• What you should do: Wherever the string "DATA" appears in the records, return the line that holds it.

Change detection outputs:
=== Begin Enclosure ===
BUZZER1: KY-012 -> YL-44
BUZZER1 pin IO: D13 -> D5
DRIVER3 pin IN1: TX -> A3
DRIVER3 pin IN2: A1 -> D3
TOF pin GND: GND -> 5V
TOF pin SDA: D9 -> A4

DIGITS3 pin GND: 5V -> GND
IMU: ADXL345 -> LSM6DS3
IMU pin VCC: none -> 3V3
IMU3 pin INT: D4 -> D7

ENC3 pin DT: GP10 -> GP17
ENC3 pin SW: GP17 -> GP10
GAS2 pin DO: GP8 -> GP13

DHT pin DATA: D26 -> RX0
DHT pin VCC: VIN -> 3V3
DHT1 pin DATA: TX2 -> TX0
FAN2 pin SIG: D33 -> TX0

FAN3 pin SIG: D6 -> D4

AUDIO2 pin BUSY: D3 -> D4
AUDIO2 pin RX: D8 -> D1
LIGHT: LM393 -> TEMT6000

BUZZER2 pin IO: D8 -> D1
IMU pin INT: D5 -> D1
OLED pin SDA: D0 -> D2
=== End Enclosure ===
• Exercise solution:
DHT pin DATA: D26 -> RX0
DHT1 pin DATA: TX2 -> TX0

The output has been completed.